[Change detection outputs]
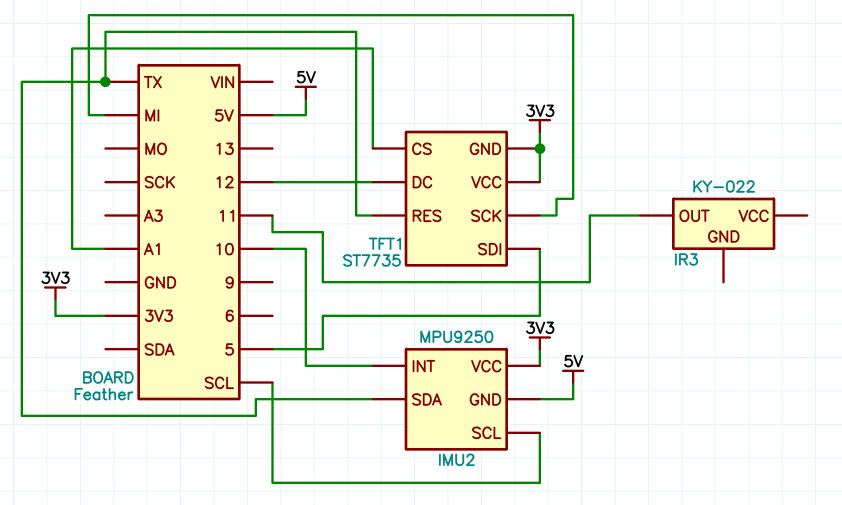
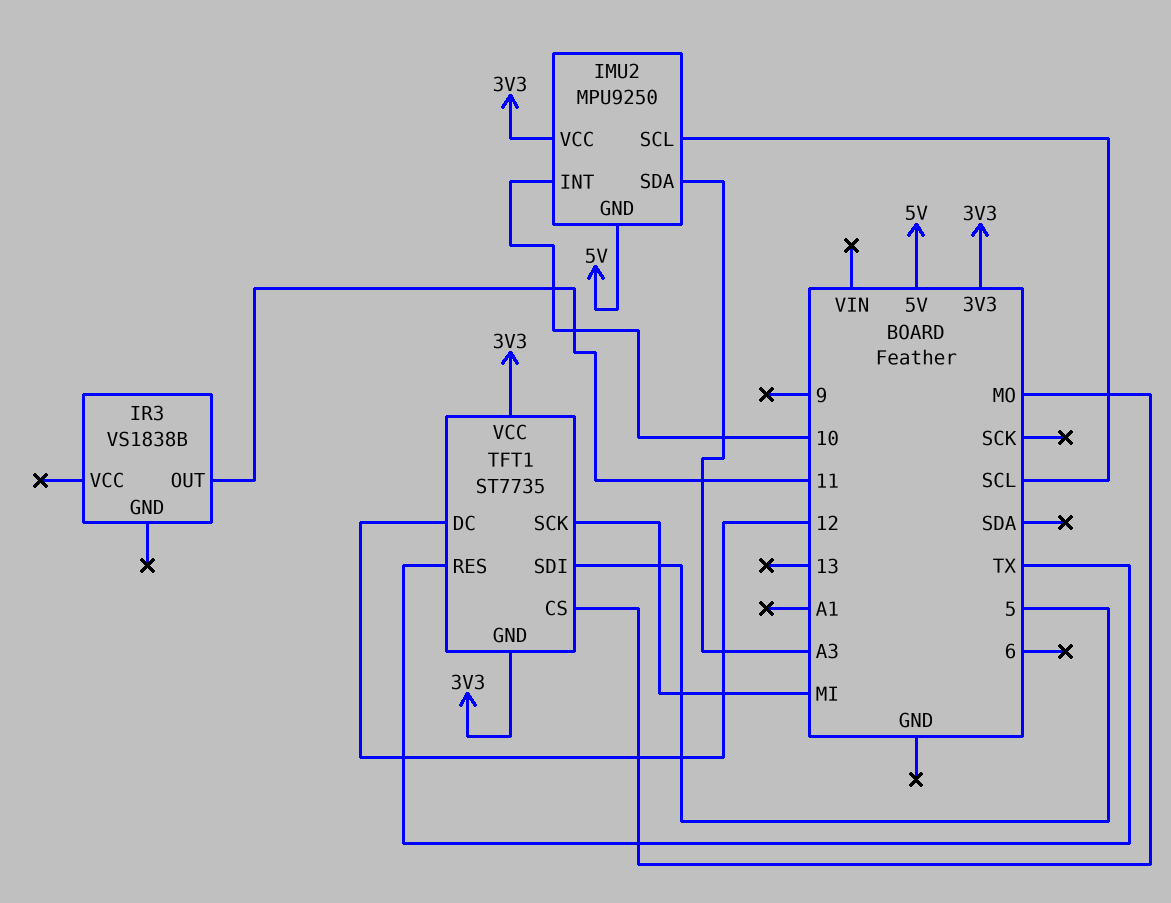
IMU2 pin SDA: TX -> A3
IR3: KY-022 -> VS1838B
TFT1 pin CS: A1 -> MO

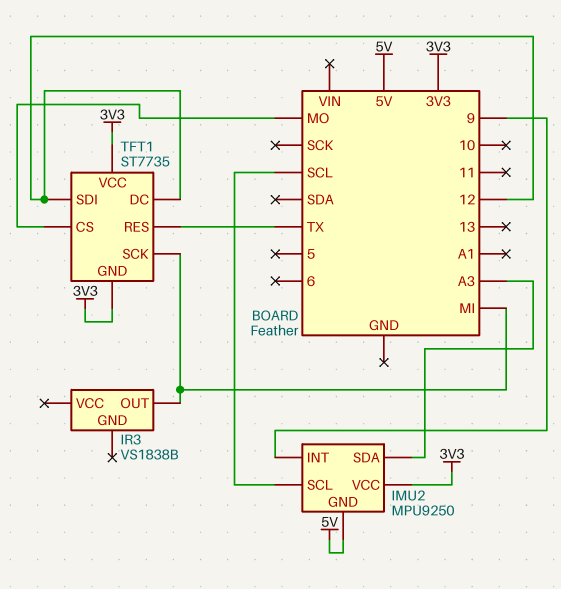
IMU2 pin INT: 10 -> 9
IR3 pin OUT: 11 -> MI
TFT1 pin SDI: 5 -> 12

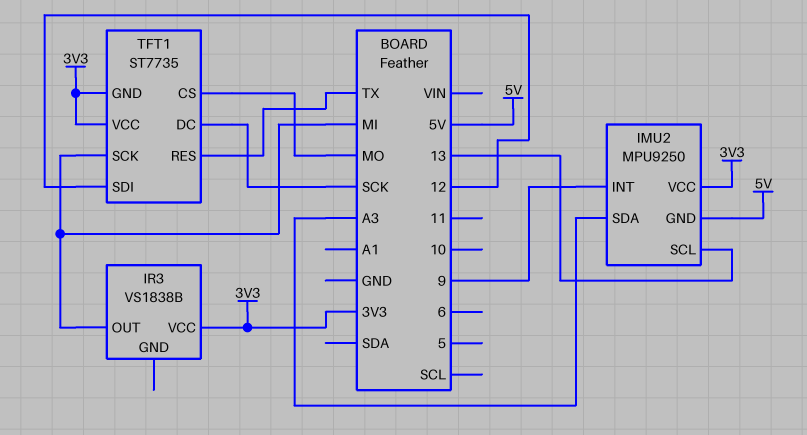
IMU2 pin SCL: SCL -> 13
IR3 pin VCC: none -> 3V3
TFT1 pin DC: 12 -> SCK

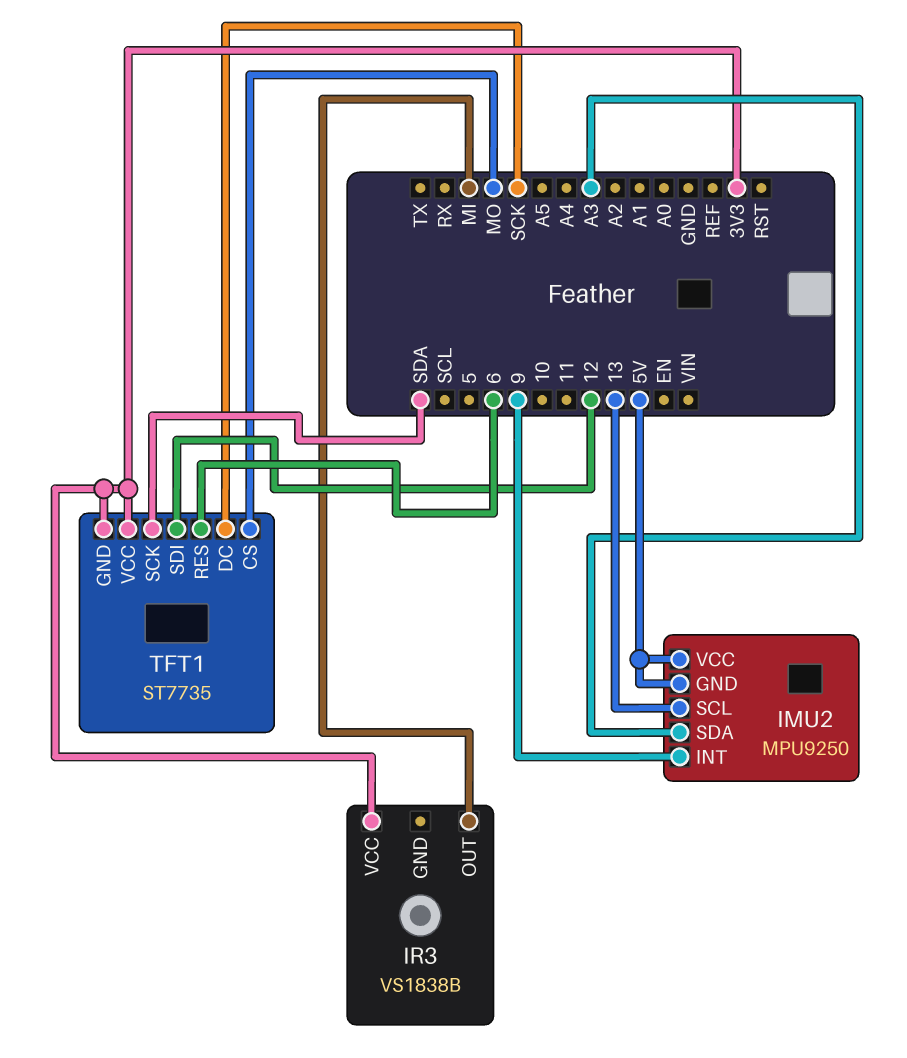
IMU2 pin VCC: 3V3 -> 5V
TFT1 pin RES: TX -> 6
TFT1 pin SCK: MI -> SDA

▸ **YOUR GOAL**:
Reproduce, word for word, the lines from the one containing "TFT1 pin SDI: 5 -> 12" through the final line above. Leave every picture out.

▸ **OUTPUT OF THE EXERCISE**:
TFT1 pin SDI: 5 -> 12

IMU2 pin SCL: SCL -> 13
IR3 pin VCC: none -> 3V3
TFT1 pin DC: 12 -> SCK

IMU2 pin VCC: 3V3 -> 5V
TFT1 pin RES: TX -> 6
TFT1 pin SCK: MI -> SDA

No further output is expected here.